→ TASK DIRECTIONS
Pick out every line below that contains the word "notice" and copy those lines. Case counts.

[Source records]
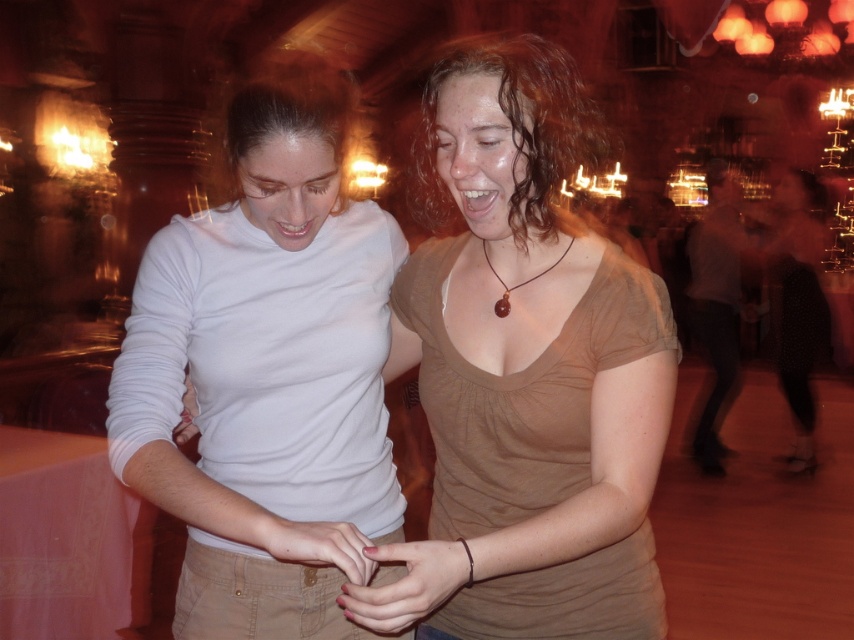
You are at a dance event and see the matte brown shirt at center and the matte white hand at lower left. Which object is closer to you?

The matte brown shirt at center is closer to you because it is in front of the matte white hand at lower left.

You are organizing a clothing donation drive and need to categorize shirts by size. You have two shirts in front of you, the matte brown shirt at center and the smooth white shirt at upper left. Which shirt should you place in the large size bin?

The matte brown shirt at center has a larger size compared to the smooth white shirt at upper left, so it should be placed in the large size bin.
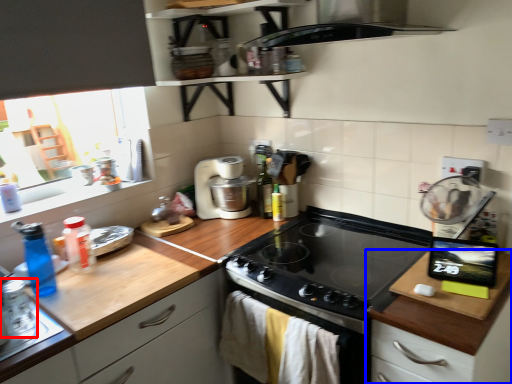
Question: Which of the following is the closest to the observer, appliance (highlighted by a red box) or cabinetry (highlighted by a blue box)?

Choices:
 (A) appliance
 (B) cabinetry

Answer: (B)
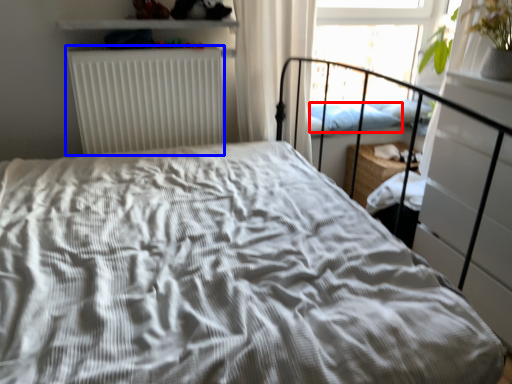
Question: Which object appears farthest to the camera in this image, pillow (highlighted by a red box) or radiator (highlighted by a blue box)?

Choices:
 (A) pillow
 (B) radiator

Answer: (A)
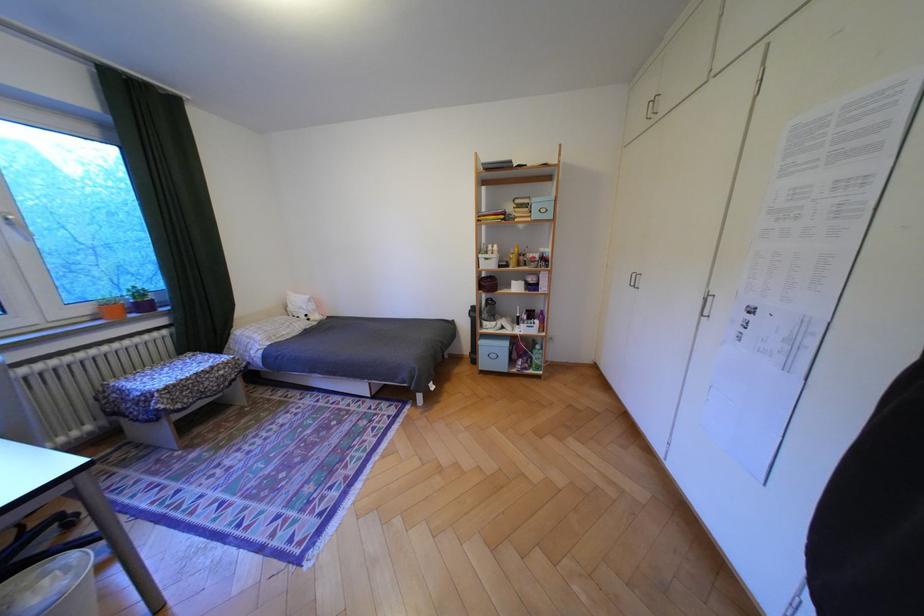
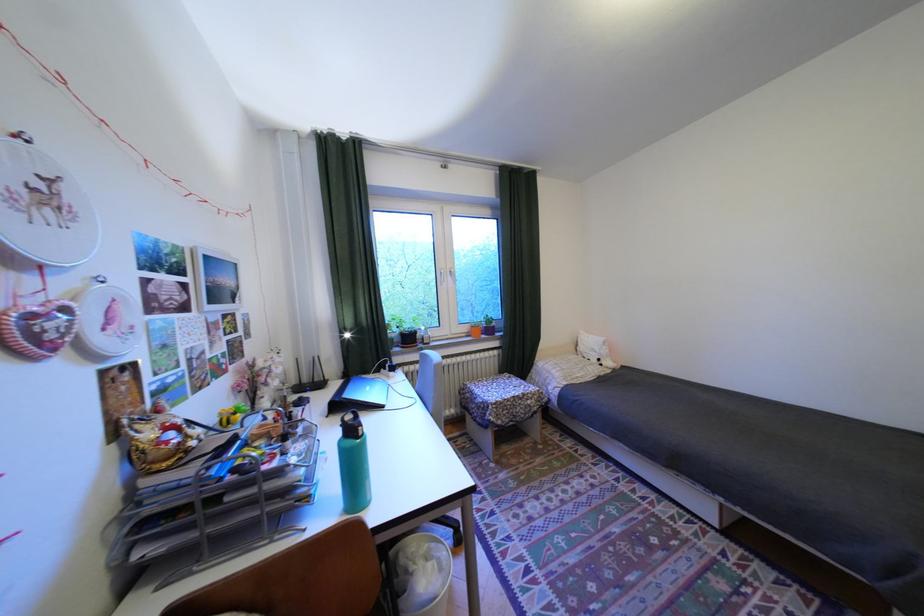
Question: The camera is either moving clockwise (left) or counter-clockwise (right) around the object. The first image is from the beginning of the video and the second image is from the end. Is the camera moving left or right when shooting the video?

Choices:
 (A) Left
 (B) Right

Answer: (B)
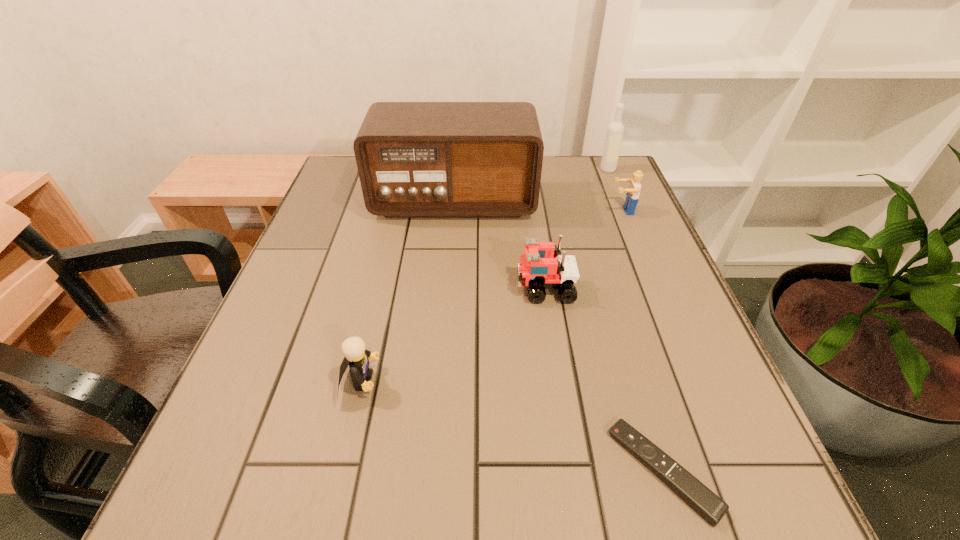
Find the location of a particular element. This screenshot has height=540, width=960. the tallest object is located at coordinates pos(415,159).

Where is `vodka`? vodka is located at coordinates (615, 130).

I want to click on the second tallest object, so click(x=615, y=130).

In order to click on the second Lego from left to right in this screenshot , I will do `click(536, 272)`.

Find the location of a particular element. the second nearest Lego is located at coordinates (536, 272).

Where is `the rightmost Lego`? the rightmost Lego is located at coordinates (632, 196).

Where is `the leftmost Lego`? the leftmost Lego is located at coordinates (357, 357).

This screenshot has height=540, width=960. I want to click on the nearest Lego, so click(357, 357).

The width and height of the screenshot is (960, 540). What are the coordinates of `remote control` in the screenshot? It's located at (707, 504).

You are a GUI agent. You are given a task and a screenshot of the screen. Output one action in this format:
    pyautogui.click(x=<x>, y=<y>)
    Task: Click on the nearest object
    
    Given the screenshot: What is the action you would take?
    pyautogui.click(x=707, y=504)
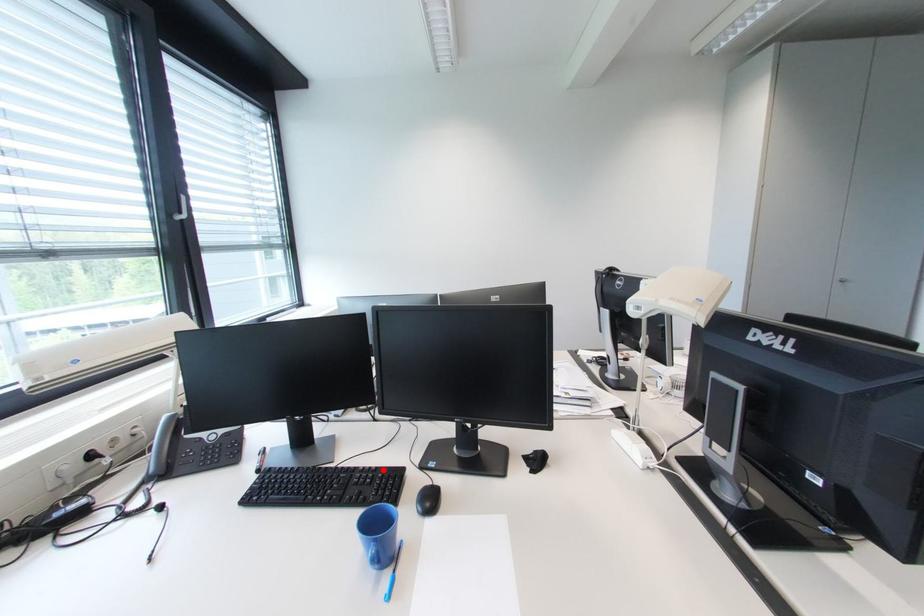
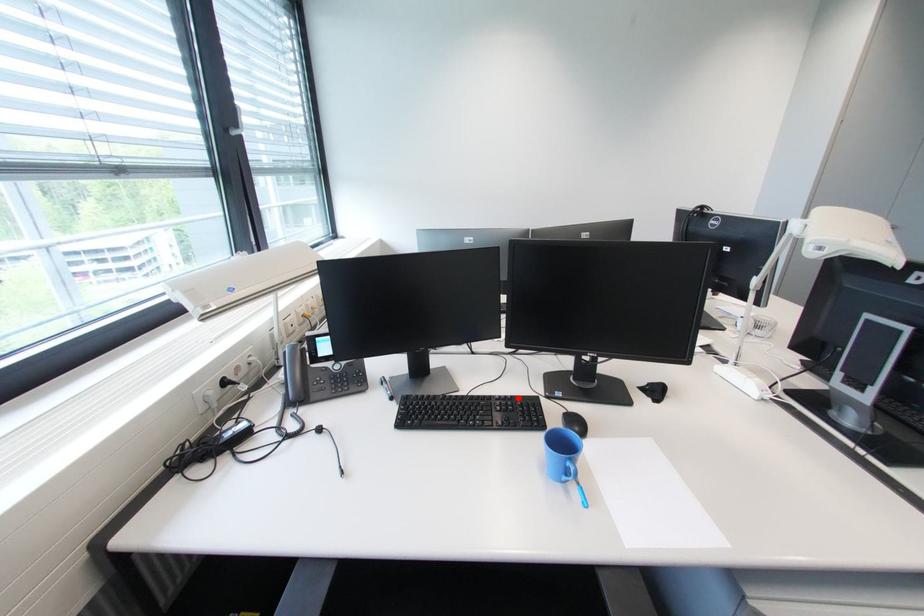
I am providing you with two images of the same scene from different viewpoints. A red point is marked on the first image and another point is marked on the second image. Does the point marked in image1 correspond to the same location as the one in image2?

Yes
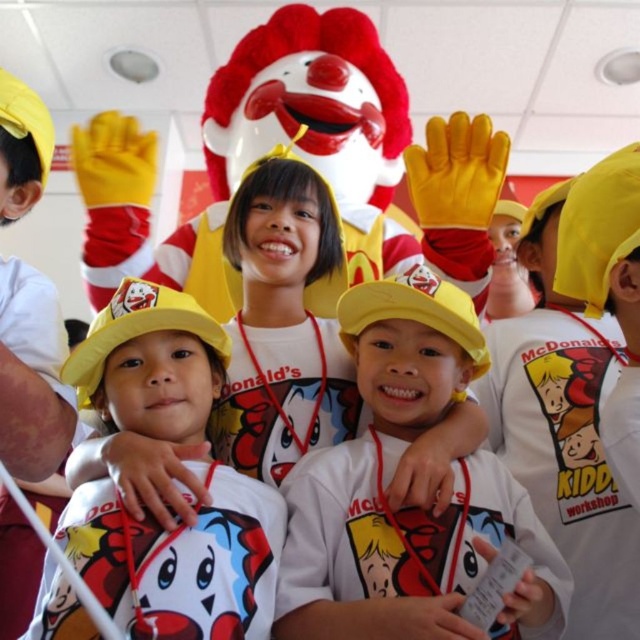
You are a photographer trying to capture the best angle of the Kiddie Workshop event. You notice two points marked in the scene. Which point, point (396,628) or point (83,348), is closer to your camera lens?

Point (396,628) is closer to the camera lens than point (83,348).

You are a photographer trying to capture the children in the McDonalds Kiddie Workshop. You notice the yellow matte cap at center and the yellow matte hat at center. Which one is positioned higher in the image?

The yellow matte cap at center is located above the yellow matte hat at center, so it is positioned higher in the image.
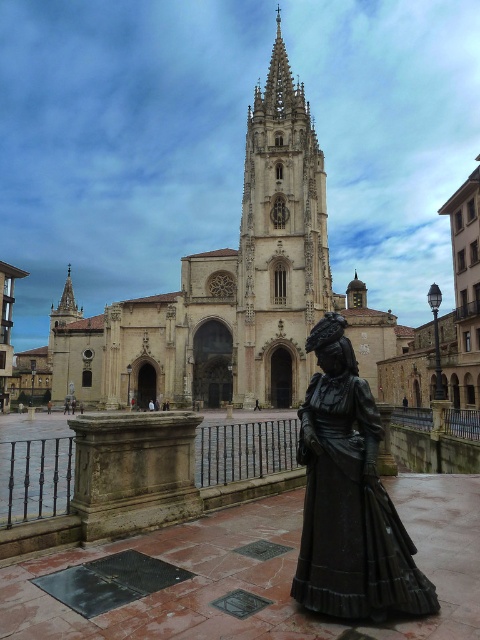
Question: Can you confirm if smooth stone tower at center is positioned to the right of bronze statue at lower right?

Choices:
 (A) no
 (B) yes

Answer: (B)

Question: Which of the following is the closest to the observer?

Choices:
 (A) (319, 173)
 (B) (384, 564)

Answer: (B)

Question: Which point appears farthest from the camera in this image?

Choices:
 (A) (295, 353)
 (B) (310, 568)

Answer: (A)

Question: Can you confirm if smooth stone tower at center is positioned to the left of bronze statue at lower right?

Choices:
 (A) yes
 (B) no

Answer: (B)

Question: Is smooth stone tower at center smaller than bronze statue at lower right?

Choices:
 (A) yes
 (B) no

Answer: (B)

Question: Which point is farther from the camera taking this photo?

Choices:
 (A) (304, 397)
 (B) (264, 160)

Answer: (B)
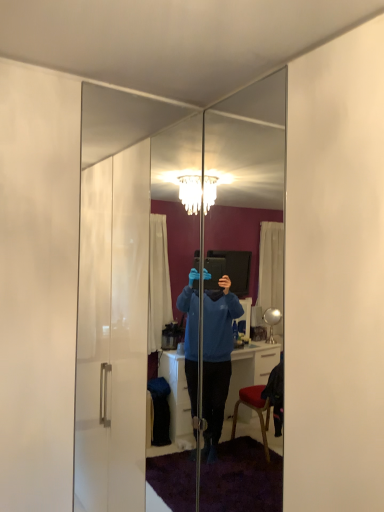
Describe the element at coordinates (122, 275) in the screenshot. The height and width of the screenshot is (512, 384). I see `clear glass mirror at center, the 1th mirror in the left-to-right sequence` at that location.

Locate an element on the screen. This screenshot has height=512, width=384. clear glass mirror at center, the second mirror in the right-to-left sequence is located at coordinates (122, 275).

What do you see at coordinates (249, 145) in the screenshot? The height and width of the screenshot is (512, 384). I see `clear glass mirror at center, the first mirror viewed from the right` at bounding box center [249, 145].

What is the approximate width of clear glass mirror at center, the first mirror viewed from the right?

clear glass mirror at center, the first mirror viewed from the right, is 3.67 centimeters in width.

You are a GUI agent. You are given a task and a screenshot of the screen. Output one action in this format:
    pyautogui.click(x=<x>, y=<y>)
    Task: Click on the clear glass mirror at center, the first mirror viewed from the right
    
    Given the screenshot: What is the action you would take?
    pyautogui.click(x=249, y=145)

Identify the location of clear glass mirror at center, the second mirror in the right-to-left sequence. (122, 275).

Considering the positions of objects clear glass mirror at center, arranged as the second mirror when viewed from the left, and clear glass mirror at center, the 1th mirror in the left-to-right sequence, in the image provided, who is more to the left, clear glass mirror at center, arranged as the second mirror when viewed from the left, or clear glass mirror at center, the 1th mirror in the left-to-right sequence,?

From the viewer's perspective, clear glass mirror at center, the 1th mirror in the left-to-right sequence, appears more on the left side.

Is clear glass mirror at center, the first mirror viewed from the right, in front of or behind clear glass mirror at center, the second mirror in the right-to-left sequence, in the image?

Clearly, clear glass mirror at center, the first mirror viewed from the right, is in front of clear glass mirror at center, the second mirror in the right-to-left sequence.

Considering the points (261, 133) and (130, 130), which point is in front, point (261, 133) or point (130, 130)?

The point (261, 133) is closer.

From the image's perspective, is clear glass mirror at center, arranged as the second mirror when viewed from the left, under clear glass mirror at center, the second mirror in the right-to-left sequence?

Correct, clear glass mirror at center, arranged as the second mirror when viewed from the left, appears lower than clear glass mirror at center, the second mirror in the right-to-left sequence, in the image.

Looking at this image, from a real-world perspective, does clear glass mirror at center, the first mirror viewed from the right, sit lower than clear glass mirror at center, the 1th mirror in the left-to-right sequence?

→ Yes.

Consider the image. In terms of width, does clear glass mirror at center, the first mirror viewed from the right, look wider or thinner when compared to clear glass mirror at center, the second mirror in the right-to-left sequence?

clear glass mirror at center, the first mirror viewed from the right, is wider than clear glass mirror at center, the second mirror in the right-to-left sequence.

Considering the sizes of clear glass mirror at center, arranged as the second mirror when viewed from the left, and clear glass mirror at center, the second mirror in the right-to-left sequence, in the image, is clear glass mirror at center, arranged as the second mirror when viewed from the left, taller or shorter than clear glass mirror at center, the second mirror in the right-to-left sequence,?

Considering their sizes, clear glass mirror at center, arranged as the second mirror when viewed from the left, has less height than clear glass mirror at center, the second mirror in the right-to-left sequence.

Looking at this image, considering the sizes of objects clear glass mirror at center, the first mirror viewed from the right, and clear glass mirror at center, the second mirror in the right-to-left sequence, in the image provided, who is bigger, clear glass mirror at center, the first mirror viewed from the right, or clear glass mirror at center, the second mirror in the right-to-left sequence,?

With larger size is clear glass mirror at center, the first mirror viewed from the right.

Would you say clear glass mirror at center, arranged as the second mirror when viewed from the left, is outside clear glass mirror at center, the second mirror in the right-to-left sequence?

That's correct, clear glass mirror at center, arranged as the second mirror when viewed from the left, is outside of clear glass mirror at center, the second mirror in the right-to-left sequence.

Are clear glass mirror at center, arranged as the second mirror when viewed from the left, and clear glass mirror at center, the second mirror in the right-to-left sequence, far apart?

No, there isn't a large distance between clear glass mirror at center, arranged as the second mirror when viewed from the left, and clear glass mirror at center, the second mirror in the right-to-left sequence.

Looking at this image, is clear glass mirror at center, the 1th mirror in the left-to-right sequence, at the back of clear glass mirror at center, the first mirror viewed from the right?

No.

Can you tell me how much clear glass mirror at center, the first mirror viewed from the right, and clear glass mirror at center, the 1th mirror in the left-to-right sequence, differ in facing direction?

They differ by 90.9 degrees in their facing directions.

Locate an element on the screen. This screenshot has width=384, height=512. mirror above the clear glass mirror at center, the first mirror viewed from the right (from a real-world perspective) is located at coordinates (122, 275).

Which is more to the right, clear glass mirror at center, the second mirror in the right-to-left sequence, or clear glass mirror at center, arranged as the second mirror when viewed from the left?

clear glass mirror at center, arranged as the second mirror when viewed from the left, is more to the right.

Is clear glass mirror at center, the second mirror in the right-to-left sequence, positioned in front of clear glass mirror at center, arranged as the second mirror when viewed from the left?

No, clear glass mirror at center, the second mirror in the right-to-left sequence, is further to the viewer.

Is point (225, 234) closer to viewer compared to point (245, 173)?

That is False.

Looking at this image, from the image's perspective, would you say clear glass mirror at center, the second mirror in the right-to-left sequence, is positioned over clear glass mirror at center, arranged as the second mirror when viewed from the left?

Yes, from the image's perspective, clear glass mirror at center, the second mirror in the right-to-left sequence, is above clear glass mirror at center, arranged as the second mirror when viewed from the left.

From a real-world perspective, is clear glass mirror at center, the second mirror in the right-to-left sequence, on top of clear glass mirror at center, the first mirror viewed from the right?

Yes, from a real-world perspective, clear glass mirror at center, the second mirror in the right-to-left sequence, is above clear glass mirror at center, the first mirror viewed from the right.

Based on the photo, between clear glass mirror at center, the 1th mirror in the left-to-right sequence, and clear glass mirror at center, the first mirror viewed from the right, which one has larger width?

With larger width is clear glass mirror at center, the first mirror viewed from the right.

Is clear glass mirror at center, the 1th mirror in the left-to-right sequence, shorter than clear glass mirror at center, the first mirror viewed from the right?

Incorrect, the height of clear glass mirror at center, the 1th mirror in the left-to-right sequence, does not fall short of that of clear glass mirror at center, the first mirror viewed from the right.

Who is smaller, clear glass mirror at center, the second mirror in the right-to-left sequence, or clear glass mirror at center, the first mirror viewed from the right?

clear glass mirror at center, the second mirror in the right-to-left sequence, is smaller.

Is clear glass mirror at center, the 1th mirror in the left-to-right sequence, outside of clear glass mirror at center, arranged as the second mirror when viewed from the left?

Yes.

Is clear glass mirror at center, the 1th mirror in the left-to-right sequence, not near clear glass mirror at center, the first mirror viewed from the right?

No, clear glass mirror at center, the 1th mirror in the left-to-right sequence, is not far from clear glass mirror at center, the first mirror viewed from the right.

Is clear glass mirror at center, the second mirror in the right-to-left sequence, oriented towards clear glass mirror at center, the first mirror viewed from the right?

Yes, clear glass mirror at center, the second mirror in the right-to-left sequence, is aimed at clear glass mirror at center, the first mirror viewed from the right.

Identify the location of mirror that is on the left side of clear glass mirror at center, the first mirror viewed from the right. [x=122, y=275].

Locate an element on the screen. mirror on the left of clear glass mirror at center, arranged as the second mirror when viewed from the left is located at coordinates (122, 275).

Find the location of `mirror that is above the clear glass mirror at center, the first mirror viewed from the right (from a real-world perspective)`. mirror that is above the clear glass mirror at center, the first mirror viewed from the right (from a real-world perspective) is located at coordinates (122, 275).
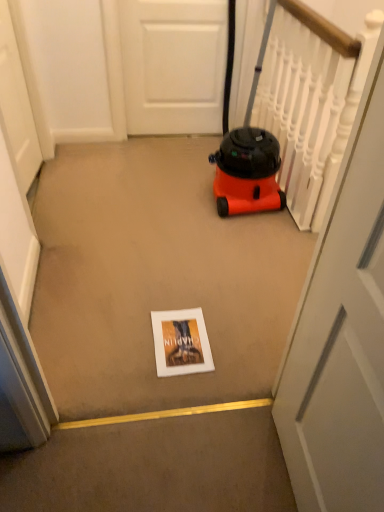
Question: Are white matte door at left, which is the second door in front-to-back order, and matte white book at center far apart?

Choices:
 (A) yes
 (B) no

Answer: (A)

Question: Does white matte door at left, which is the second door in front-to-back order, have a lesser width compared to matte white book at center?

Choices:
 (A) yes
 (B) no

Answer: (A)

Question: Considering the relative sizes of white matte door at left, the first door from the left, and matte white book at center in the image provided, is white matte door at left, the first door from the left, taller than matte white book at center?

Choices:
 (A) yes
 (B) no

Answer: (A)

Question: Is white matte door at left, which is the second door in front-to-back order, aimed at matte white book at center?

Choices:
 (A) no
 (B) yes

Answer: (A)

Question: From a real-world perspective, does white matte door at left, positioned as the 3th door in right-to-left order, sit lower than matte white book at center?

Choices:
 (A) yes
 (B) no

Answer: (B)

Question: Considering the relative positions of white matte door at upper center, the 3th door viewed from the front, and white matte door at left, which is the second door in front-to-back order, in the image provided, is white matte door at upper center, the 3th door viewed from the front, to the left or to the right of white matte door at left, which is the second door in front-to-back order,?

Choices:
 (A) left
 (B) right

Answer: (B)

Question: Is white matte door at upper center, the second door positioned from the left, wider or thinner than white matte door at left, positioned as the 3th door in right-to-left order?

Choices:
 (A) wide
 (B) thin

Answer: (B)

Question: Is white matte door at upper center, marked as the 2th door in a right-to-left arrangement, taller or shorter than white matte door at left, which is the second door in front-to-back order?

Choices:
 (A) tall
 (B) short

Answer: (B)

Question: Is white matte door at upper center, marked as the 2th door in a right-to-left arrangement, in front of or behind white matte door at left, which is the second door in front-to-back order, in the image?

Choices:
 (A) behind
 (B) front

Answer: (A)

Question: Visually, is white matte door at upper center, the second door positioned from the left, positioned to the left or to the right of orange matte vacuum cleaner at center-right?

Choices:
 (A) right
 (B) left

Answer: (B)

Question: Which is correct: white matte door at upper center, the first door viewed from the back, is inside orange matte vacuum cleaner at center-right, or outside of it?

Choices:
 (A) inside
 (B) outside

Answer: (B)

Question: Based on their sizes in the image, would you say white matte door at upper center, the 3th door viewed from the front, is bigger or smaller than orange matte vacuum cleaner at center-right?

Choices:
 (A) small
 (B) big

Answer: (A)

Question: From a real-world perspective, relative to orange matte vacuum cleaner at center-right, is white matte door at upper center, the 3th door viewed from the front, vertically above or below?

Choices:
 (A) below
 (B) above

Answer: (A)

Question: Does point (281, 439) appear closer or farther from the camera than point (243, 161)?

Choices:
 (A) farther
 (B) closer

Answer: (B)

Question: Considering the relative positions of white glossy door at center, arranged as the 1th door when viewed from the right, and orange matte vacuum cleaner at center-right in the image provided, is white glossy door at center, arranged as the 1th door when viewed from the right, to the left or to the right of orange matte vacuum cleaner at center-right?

→ REPLY
You are a photographer trying to capture the best angle of the Kiddie Workshop event. You notice two points marked in the scene. Which point, point (396,628) or point (83,348), is closer to your camera lens?
You are a photographer trying to capture the children in the McDonalds Kiddie Workshop. You notice the yellow matte cap at center and the yellow matte hat at center. Which one is positioned higher in the image?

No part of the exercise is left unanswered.